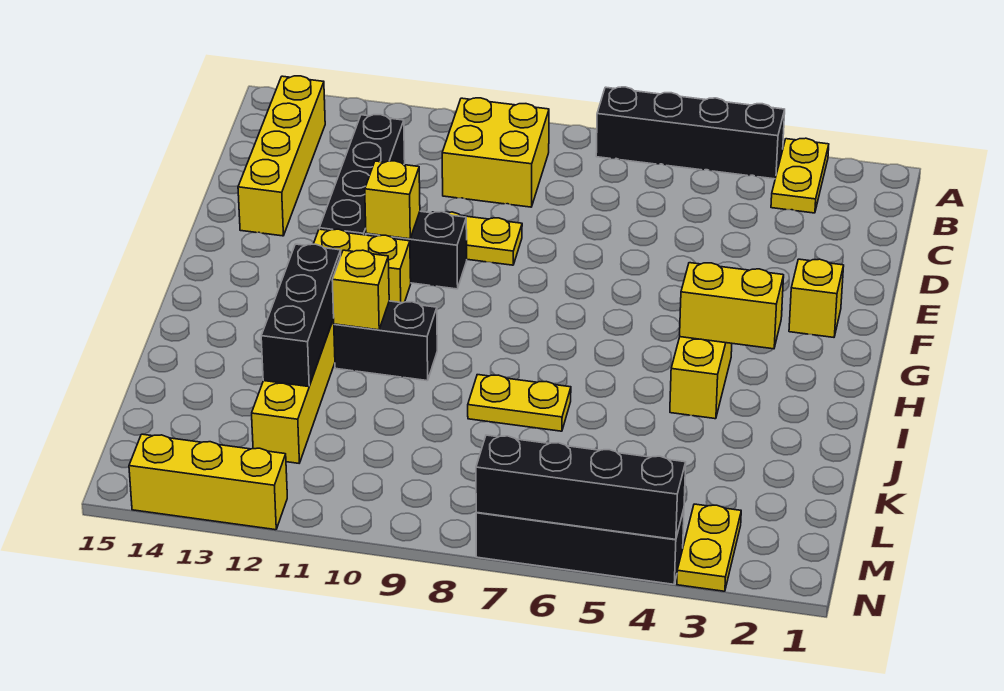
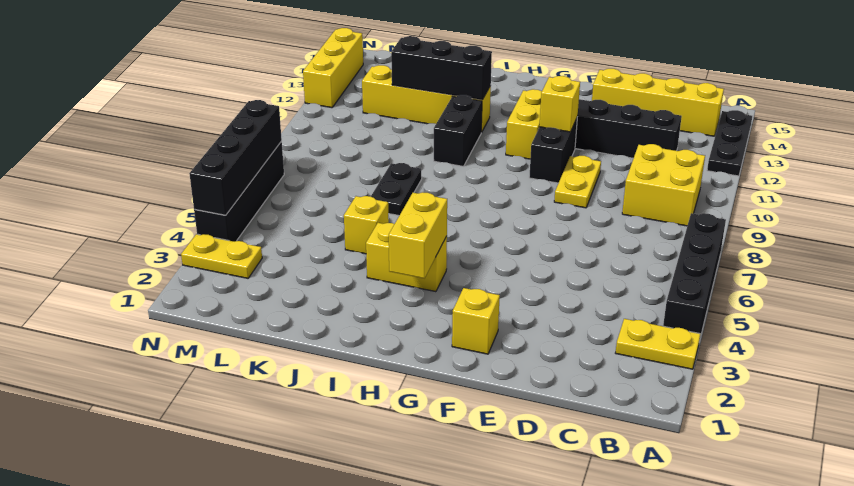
none -> black plate A12:A14 level 1
yellow brick I11 level 2 -> yellow brick J5 level 1
yellow plate J7:J8 level 1 -> black plate J7:J8 level 1

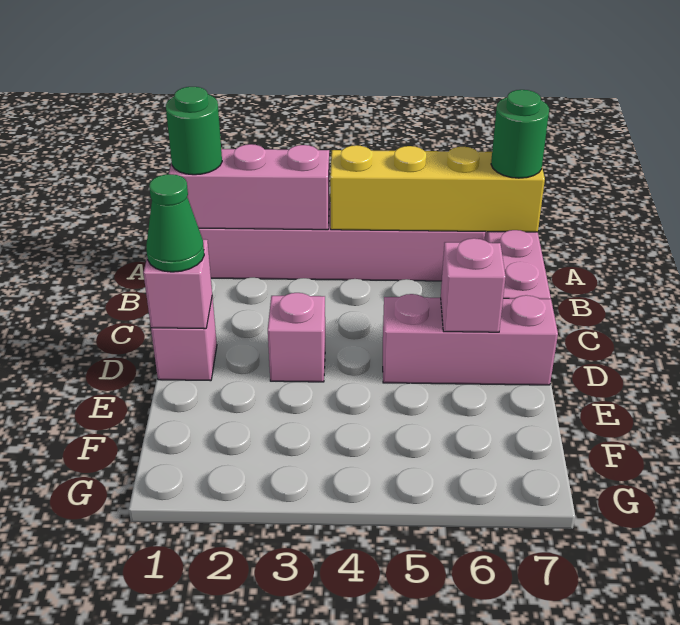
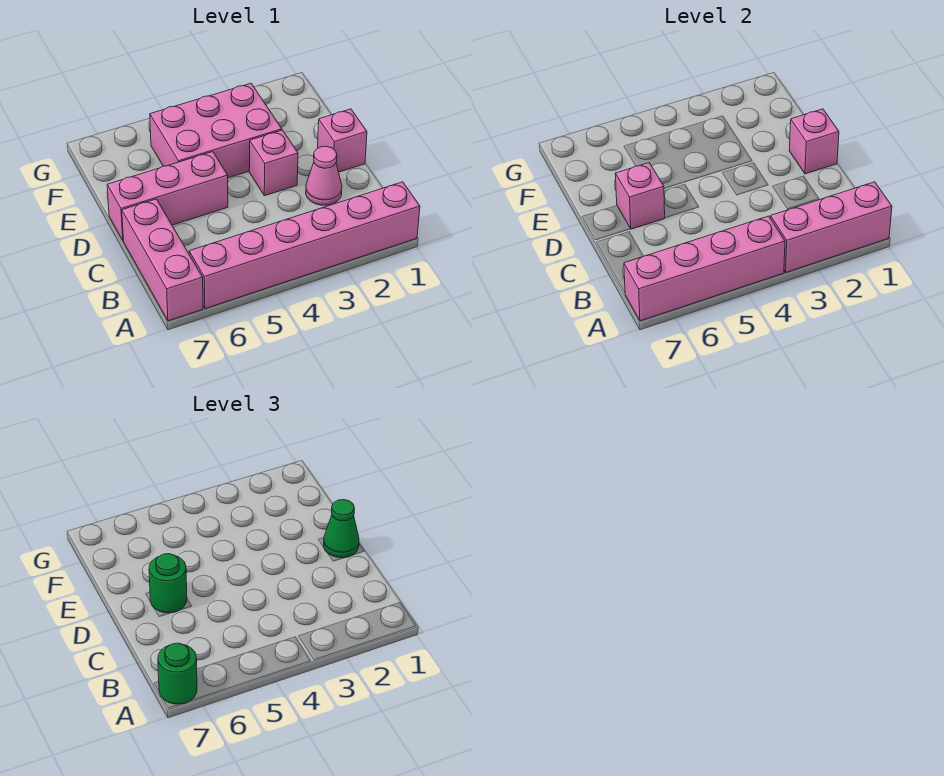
green round brick A1 level 3 -> green round brick D6 level 3
yellow brick A4:A7 level 2 -> pink brick A4:A7 level 2
none -> pink cone C2 level 1
none -> pink brick E3:F5 level 1

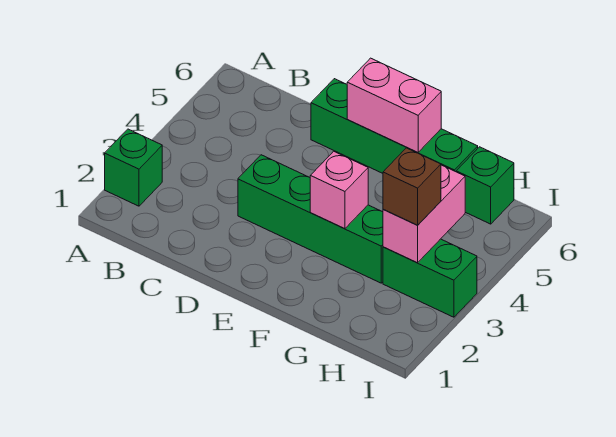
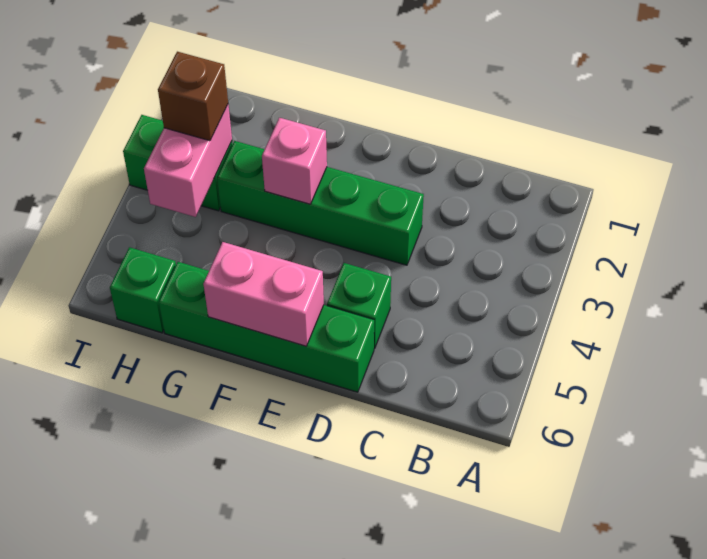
green brick A2 level 1 -> green brick D5 level 1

━━━━━━━━━━━━━━━━━━━━━━━━━━━━━━

Word for word, restate all of the material, omitting the images.

none -> black plate A12:A14 level 1
yellow brick I11 level 2 -> yellow brick J5 level 1
yellow plate J7:J8 level 1 -> black plate J7:J8 level 1

green round brick A1 level 3 -> green round brick D6 level 3
yellow brick A4:A7 level 2 -> pink brick A4:A7 level 2
none -> pink cone C2 level 1
none -> pink brick E3:F5 level 1

green brick A2 level 1 -> green brick D5 level 1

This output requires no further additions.